• _Work to be completed_:
Pictures should be left out while the data beneath this task is written out word for word.

• _Information supplied_:

========

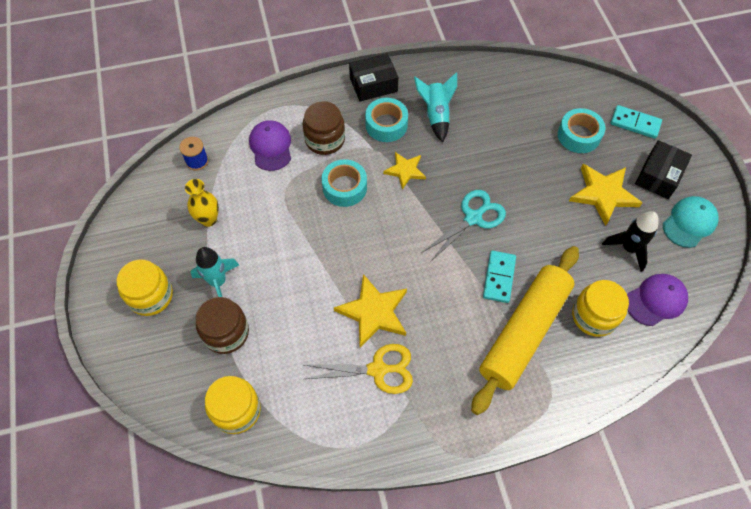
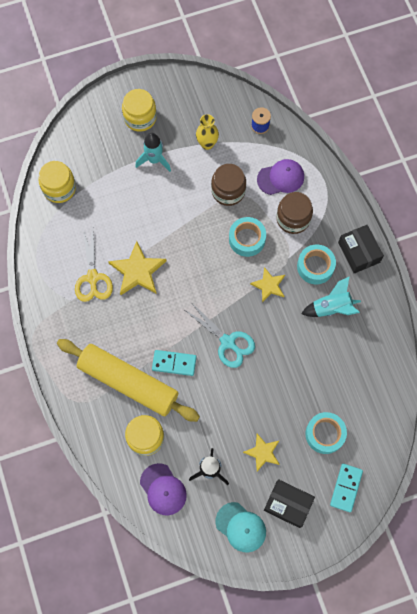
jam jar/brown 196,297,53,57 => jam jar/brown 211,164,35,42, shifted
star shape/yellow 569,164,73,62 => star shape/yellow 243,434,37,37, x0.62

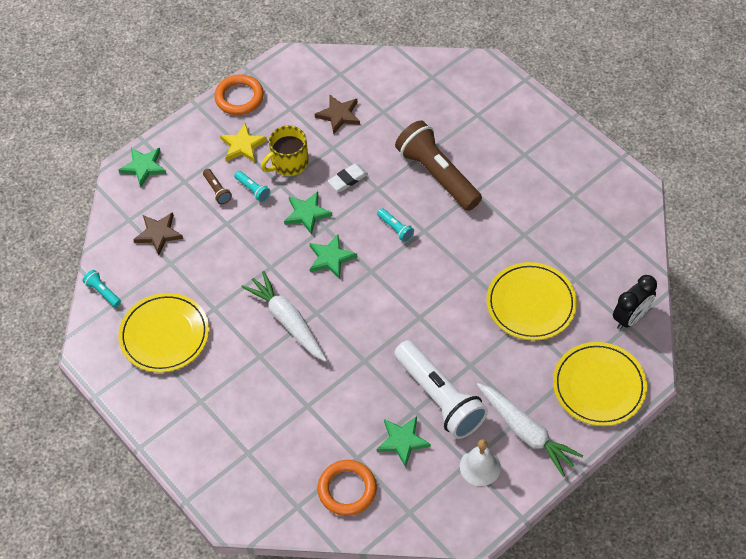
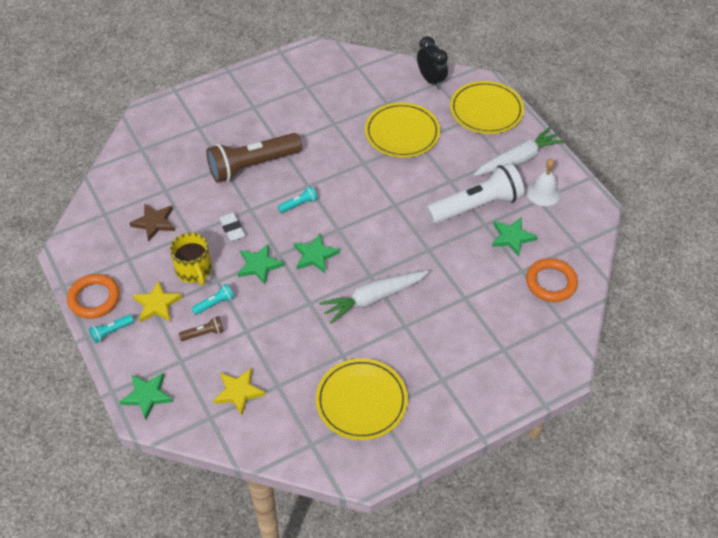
pocket torch/aqua 82,270,39,37 => pocket torch/aqua 88,314,46,29, shifted
star shape/brown 133,212,50,43 => star shape/yellow 213,368,52,47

========

• _Answer for this exercise_:
jam jar/brown 196,297,53,57 => jam jar/brown 211,164,35,42, shifted
star shape/yellow 569,164,73,62 => star shape/yellow 243,434,37,37, x0.62

pocket torch/aqua 82,270,39,37 => pocket torch/aqua 88,314,46,29, shifted
star shape/brown 133,212,50,43 => star shape/yellow 213,368,52,47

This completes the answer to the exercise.